**** Records supplied

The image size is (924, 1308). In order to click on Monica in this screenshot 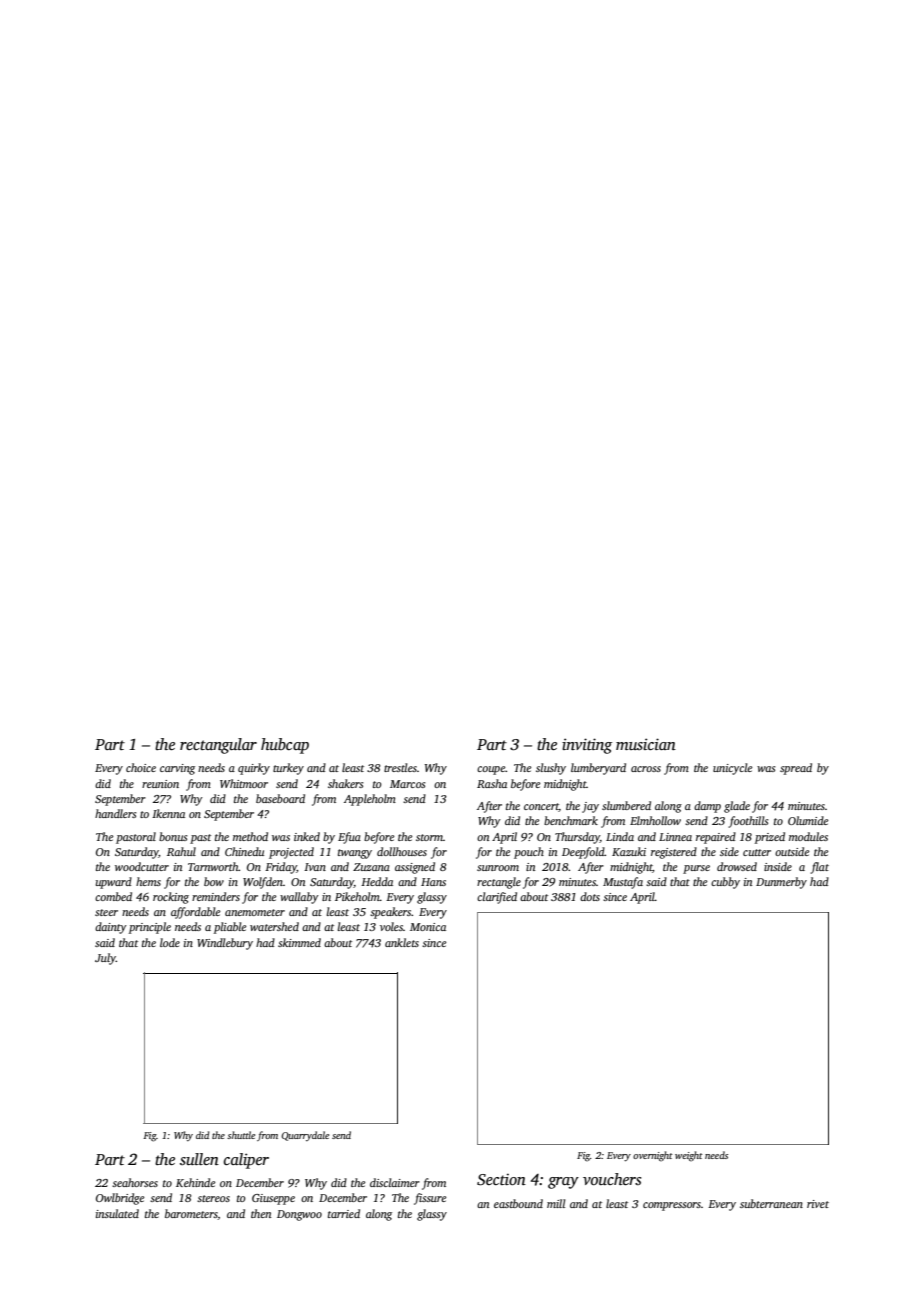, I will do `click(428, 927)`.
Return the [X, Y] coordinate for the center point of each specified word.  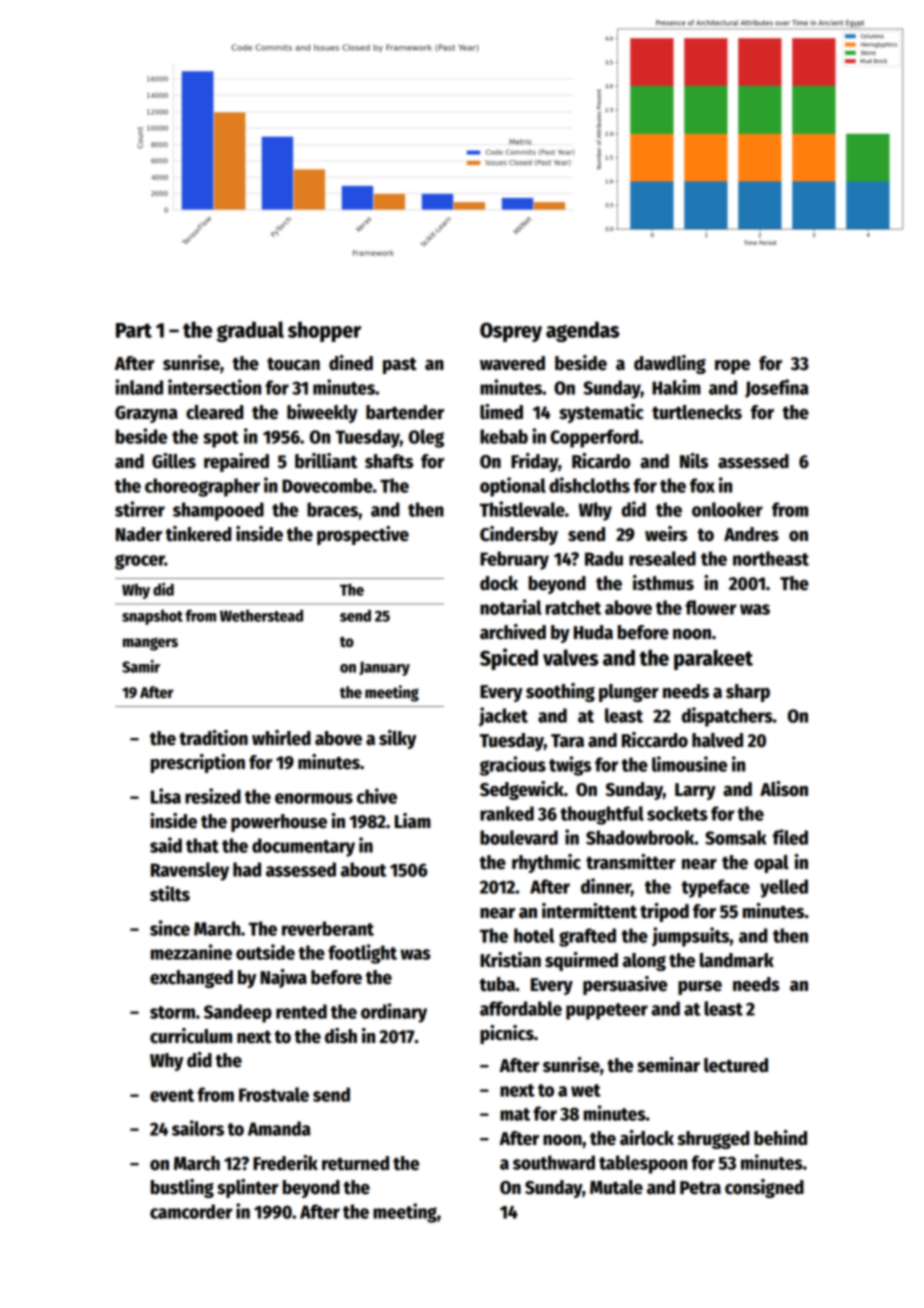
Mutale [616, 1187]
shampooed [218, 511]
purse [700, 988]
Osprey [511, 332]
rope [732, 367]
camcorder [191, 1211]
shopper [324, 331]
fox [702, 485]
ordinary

********

*Stated goal*: Retype the material word for word, starting with the line that contains "shampooed [218, 511]" and continuing through the last line of the material, both ends included.

*Response*:
shampooed [218, 511]
purse [700, 988]
Osprey [511, 332]
rope [732, 367]
camcorder [191, 1211]
shopper [324, 331]
fox [702, 485]
ordinary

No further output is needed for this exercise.